┏━━
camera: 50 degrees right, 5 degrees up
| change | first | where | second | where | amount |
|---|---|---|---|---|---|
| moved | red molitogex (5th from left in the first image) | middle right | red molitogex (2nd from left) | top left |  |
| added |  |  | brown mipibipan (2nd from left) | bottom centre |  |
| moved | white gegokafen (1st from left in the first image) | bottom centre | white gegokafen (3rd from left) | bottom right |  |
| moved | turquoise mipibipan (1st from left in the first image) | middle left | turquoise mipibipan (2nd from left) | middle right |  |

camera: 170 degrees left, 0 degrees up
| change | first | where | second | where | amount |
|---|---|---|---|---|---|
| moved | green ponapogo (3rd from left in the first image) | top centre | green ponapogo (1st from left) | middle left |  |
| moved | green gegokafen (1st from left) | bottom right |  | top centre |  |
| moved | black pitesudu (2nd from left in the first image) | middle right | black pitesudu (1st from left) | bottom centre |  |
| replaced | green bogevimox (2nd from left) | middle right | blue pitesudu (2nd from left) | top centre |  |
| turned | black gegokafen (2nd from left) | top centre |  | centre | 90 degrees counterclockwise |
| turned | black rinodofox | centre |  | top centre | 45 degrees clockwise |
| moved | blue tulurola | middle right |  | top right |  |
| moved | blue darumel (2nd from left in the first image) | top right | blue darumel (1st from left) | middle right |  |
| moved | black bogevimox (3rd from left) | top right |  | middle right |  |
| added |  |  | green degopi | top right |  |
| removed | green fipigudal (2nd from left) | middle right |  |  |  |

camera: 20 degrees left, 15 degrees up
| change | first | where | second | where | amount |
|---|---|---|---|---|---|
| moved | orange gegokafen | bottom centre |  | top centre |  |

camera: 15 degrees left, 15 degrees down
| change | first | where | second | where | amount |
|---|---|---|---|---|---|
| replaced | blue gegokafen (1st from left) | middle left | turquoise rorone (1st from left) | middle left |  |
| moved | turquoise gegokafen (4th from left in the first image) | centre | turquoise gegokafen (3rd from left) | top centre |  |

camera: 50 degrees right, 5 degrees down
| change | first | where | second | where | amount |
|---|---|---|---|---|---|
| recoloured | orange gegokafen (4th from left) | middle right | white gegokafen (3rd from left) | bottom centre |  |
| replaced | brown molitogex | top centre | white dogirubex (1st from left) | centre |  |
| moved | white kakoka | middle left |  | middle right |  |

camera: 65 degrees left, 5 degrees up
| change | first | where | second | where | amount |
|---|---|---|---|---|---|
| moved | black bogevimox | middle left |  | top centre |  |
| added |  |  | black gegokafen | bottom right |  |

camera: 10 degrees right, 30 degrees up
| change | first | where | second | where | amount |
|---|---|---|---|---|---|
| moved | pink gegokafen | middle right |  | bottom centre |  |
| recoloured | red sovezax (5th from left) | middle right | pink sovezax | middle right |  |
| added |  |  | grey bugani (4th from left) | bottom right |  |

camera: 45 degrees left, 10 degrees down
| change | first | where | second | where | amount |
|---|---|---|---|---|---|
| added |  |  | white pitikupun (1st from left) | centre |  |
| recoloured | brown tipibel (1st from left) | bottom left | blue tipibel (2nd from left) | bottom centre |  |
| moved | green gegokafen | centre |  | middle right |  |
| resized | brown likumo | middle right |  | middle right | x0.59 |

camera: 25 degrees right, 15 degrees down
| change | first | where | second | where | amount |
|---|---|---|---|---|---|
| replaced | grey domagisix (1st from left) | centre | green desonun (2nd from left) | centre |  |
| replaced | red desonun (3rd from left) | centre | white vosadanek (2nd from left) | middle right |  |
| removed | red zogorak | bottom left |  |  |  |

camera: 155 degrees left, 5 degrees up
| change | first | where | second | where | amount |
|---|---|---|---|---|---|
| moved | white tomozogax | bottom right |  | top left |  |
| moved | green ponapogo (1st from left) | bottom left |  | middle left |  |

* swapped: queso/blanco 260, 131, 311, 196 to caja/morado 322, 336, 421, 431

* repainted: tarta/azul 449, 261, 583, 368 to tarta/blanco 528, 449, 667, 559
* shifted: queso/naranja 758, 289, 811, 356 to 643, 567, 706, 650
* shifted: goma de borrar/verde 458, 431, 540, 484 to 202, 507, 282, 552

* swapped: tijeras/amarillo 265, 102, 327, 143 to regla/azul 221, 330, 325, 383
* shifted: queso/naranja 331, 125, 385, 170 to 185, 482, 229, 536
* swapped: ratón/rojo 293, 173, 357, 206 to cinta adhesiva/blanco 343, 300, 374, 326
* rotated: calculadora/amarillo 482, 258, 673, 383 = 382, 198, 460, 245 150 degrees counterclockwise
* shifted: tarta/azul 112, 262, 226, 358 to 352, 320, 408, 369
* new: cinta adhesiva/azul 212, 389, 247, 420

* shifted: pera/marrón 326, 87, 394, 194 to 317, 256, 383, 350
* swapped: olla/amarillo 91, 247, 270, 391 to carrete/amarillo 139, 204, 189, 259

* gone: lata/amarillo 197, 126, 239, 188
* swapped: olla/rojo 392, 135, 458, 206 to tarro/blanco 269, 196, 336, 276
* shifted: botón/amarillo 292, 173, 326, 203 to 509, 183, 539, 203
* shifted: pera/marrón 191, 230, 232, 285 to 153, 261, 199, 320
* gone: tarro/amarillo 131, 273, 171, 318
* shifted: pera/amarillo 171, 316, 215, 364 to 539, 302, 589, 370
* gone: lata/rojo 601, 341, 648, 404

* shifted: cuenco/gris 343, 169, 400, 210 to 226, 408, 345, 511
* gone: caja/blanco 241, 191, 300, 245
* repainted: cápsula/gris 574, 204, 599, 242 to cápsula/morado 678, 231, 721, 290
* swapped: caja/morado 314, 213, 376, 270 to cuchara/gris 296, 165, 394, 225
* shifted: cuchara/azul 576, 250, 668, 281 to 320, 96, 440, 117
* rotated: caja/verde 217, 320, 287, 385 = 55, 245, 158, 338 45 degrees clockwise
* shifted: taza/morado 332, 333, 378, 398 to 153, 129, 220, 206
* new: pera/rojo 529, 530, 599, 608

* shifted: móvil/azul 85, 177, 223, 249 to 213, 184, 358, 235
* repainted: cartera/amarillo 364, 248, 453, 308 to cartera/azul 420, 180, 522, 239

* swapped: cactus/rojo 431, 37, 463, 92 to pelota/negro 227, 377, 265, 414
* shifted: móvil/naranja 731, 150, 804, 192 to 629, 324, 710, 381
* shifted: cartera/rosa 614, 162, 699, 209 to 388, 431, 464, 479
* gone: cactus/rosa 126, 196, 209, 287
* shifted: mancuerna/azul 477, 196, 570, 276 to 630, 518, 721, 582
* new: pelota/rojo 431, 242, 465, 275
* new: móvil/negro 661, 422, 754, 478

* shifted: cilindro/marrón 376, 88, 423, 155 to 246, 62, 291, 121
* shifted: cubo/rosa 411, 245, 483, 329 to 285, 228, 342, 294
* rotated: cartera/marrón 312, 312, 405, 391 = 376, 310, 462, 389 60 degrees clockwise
┗━━
■ **WORK ORDER**: Print all of the data exactly as it stands above.

■ **WRITTEN ANSWER**:
camera: 50 degrees right, 5 degrees up
| change | first | where | second | where | amount |
|---|---|---|---|---|---|
| moved | red molitogex (5th from left in the first image) | middle right | red molitogex (2nd from left) | top left |  |
| added |  |  | brown mipibipan (2nd from left) | bottom centre |  |
| moved | white gegokafen (1st from left in the first image) | bottom centre | white gegokafen (3rd from left) | bottom right |  |
| moved | turquoise mipibipan (1st from left in the first image) | middle left | turquoise mipibipan (2nd from left) | middle right |  |

camera: 170 degrees left, 0 degrees up
| change | first | where | second | where | amount |
|---|---|---|---|---|---|
| moved | green ponapogo (3rd from left in the first image) | top centre | green ponapogo (1st from left) | middle left |  |
| moved | green gegokafen (1st from left) | bottom right |  | top centre |  |
| moved | black pitesudu (2nd from left in the first image) | middle right | black pitesudu (1st from left) | bottom centre |  |
| replaced | green bogevimox (2nd from left) | middle right | blue pitesudu (2nd from left) | top centre |  |
| turned | black gegokafen (2nd from left) | top centre |  | centre | 90 degrees counterclockwise |
| turned | black rinodofox | centre |  | top centre | 45 degrees clockwise |
| moved | blue tulurola | middle right |  | top right |  |
| moved | blue darumel (2nd from left in the first image) | top right | blue darumel (1st from left) | middle right |  |
| moved | black bogevimox (3rd from left) | top right |  | middle right |  |
| added |  |  | green degopi | top right |  |
| removed | green fipigudal (2nd from left) | middle right |  |  |  |

camera: 20 degrees left, 15 degrees up
| change | first | where | second | where | amount |
|---|---|---|---|---|---|
| moved | orange gegokafen | bottom centre |  | top centre |  |

camera: 15 degrees left, 15 degrees down
| change | first | where | second | where | amount |
|---|---|---|---|---|---|
| replaced | blue gegokafen (1st from left) | middle left | turquoise rorone (1st from left) | middle left |  |
| moved | turquoise gegokafen (4th from left in the first image) | centre | turquoise gegokafen (3rd from left) | top centre |  |

camera: 50 degrees right, 5 degrees down
| change | first | where | second | where | amount |
|---|---|---|---|---|---|
| recoloured | orange gegokafen (4th from left) | middle right | white gegokafen (3rd from left) | bottom centre |  |
| replaced | brown molitogex | top centre | white dogirubex (1st from left) | centre |  |
| moved | white kakoka | middle left |  | middle right |  |

camera: 65 degrees left, 5 degrees up
| change | first | where | second | where | amount |
|---|---|---|---|---|---|
| moved | black bogevimox | middle left |  | top centre |  |
| added |  |  | black gegokafen | bottom right |  |

camera: 10 degrees right, 30 degrees up
| change | first | where | second | where | amount |
|---|---|---|---|---|---|
| moved | pink gegokafen | middle right |  | bottom centre |  |
| recoloured | red sovezax (5th from left) | middle right | pink sovezax | middle right |  |
| added |  |  | grey bugani (4th from left) | bottom right |  |

camera: 45 degrees left, 10 degrees down
| change | first | where | second | where | amount |
|---|---|---|---|---|---|
| added |  |  | white pitikupun (1st from left) | centre |  |
| recoloured | brown tipibel (1st from left) | bottom left | blue tipibel (2nd from left) | bottom centre |  |
| moved | green gegokafen | centre |  | middle right |  |
| resized | brown likumo | middle right |  | middle right | x0.59 |

camera: 25 degrees right, 15 degrees down
| change | first | where | second | where | amount |
|---|---|---|---|---|---|
| replaced | grey domagisix (1st from left) | centre | green desonun (2nd from left) | centre |  |
| replaced | red desonun (3rd from left) | centre | white vosadanek (2nd from left) | middle right |  |
| removed | red zogorak | bottom left |  |  |  |

camera: 155 degrees left, 5 degrees up
| change | first | where | second | where | amount |
|---|---|---|---|---|---|
| moved | white tomozogax | bottom right |  | top left |  |
| moved | green ponapogo (1st from left) | bottom left |  | middle left |  |

* swapped: queso/blanco 260, 131, 311, 196 to caja/morado 322, 336, 421, 431

* repainted: tarta/azul 449, 261, 583, 368 to tarta/blanco 528, 449, 667, 559
* shifted: queso/naranja 758, 289, 811, 356 to 643, 567, 706, 650
* shifted: goma de borrar/verde 458, 431, 540, 484 to 202, 507, 282, 552

* swapped: tijeras/amarillo 265, 102, 327, 143 to regla/azul 221, 330, 325, 383
* shifted: queso/naranja 331, 125, 385, 170 to 185, 482, 229, 536
* swapped: ratón/rojo 293, 173, 357, 206 to cinta adhesiva/blanco 343, 300, 374, 326
* rotated: calculadora/amarillo 482, 258, 673, 383 = 382, 198, 460, 245 150 degrees counterclockwise
* shifted: tarta/azul 112, 262, 226, 358 to 352, 320, 408, 369
* new: cinta adhesiva/azul 212, 389, 247, 420

* shifted: pera/marrón 326, 87, 394, 194 to 317, 256, 383, 350
* swapped: olla/amarillo 91, 247, 270, 391 to carrete/amarillo 139, 204, 189, 259

* gone: lata/amarillo 197, 126, 239, 188
* swapped: olla/rojo 392, 135, 458, 206 to tarro/blanco 269, 196, 336, 276
* shifted: botón/amarillo 292, 173, 326, 203 to 509, 183, 539, 203
* shifted: pera/marrón 191, 230, 232, 285 to 153, 261, 199, 320
* gone: tarro/amarillo 131, 273, 171, 318
* shifted: pera/amarillo 171, 316, 215, 364 to 539, 302, 589, 370
* gone: lata/rojo 601, 341, 648, 404

* shifted: cuenco/gris 343, 169, 400, 210 to 226, 408, 345, 511
* gone: caja/blanco 241, 191, 300, 245
* repainted: cápsula/gris 574, 204, 599, 242 to cápsula/morado 678, 231, 721, 290
* swapped: caja/morado 314, 213, 376, 270 to cuchara/gris 296, 165, 394, 225
* shifted: cuchara/azul 576, 250, 668, 281 to 320, 96, 440, 117
* rotated: caja/verde 217, 320, 287, 385 = 55, 245, 158, 338 45 degrees clockwise
* shifted: taza/morado 332, 333, 378, 398 to 153, 129, 220, 206
* new: pera/rojo 529, 530, 599, 608

* shifted: móvil/azul 85, 177, 223, 249 to 213, 184, 358, 235
* repainted: cartera/amarillo 364, 248, 453, 308 to cartera/azul 420, 180, 522, 239

* swapped: cactus/rojo 431, 37, 463, 92 to pelota/negro 227, 377, 265, 414
* shifted: móvil/naranja 731, 150, 804, 192 to 629, 324, 710, 381
* shifted: cartera/rosa 614, 162, 699, 209 to 388, 431, 464, 479
* gone: cactus/rosa 126, 196, 209, 287
* shifted: mancuerna/azul 477, 196, 570, 276 to 630, 518, 721, 582
* new: pelota/rojo 431, 242, 465, 275
* new: móvil/negro 661, 422, 754, 478

* shifted: cilindro/marrón 376, 88, 423, 155 to 246, 62, 291, 121
* shifted: cubo/rosa 411, 245, 483, 329 to 285, 228, 342, 294
* rotated: cartera/marrón 312, 312, 405, 391 = 376, 310, 462, 389 60 degrees clockwise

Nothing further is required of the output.